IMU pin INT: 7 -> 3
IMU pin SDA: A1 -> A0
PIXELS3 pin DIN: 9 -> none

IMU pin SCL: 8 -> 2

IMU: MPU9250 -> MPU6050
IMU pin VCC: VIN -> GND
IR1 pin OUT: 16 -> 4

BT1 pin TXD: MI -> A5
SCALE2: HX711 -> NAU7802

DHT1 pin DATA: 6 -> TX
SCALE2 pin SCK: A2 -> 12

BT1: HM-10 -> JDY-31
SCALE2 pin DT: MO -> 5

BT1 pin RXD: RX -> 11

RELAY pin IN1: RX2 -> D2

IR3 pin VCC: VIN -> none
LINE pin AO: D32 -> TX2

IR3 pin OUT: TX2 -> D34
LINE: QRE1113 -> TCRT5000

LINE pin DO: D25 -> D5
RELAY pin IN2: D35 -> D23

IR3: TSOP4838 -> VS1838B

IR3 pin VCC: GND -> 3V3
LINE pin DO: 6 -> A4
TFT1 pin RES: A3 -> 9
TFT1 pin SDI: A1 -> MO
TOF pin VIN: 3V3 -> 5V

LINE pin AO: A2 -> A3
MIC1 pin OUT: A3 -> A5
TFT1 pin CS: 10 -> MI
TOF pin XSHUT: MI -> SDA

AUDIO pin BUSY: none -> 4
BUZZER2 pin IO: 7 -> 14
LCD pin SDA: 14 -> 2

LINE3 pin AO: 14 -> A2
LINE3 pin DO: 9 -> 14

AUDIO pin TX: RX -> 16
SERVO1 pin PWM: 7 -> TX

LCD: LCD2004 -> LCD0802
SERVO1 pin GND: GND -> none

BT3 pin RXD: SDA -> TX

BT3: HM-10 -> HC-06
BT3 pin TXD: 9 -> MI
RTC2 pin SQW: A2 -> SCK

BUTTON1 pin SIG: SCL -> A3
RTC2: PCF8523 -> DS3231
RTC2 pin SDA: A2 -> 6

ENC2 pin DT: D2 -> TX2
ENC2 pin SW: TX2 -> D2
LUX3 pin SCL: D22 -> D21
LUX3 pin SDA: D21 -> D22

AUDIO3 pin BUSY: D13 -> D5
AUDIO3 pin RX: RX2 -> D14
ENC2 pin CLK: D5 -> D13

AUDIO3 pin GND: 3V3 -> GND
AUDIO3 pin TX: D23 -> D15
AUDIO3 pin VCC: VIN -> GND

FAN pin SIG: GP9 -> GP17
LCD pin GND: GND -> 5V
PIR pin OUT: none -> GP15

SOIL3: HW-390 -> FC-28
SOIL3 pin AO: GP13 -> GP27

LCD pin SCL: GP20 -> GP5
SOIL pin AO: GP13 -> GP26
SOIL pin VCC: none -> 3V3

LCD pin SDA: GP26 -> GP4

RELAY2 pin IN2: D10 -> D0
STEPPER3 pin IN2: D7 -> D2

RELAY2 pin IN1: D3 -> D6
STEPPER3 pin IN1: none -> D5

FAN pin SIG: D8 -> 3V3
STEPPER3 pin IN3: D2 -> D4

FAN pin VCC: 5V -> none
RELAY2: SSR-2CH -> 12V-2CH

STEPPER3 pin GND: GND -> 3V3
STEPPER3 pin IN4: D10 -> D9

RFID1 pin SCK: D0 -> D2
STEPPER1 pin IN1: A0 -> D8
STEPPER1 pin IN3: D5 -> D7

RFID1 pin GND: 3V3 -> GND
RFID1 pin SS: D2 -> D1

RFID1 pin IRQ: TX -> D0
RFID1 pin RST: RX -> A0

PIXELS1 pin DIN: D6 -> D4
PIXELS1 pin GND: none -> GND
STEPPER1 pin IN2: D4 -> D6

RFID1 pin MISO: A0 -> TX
= = = = = = =
* ACTION ITEM *
Go through the entries above and copy each line holding the string "BUSY".

* EXERCISE OUTPUT *
AUDIO pin BUSY: none -> 4
AUDIO3 pin BUSY: D13 -> D5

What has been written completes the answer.